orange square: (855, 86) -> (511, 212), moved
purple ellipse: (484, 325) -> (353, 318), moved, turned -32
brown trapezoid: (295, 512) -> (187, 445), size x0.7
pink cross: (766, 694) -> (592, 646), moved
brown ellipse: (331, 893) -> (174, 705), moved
--
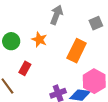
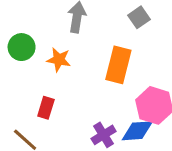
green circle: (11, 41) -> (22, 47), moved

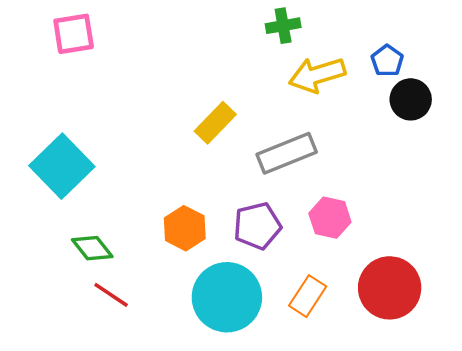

### [Work instruction]
In the listing, find all lines with the string "brown" and copy them.

### [Task output]
brown trapezoid: (295, 512) -> (187, 445), size x0.7
brown ellipse: (331, 893) -> (174, 705), moved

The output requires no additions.